(Object state change records):
"""
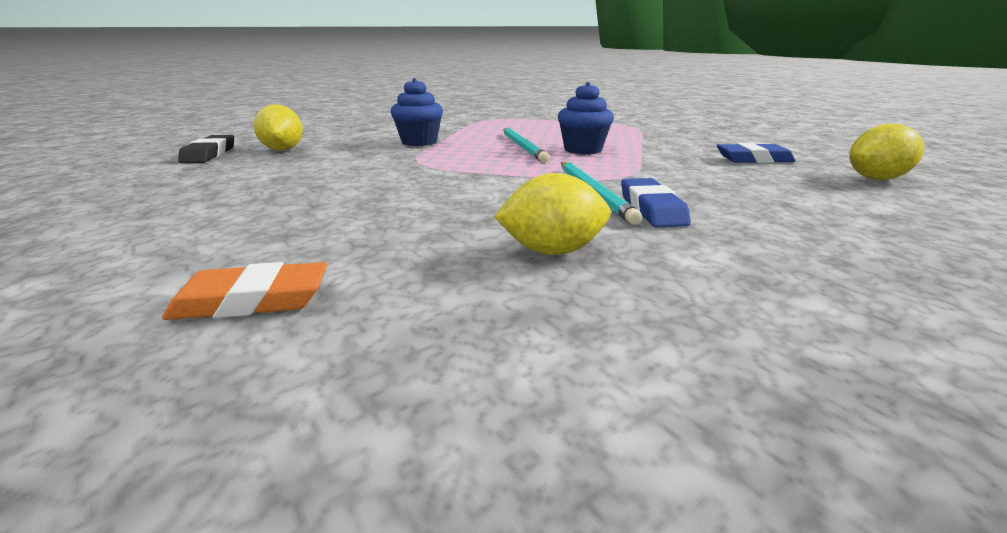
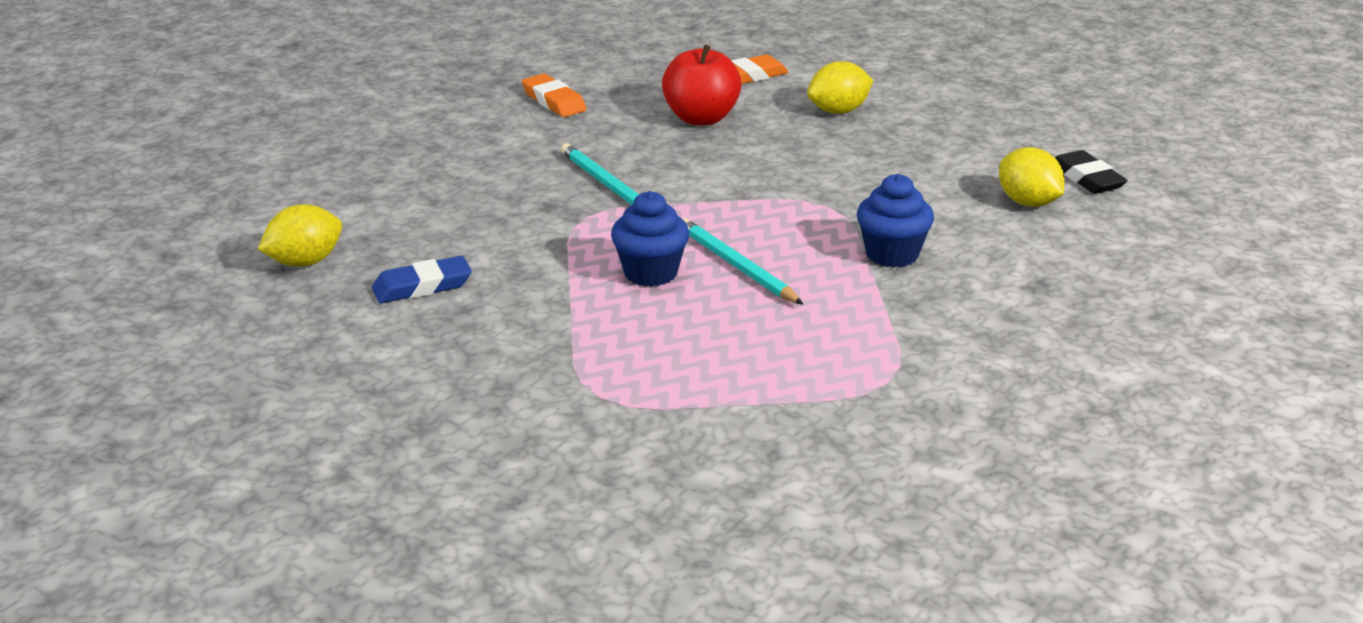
camera: 160 degrees right, 5 degrees up
(429, 241) = (701, 118): none -> red apple
(552, 251) = (616, 124): yellow lemon -> yellow lemon (838, 111)
(646, 311) = (554, 101): none -> orange eraser
(651, 209) = (553, 173): blue eraser -> none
"""
(TASK OBJECTIVE): For the string "eraser", filter the data and copy out each line where it occurs.

(RESPONSE TO THE TASK):
(646, 311) = (554, 101): none -> orange eraser
(651, 209) = (553, 173): blue eraser -> none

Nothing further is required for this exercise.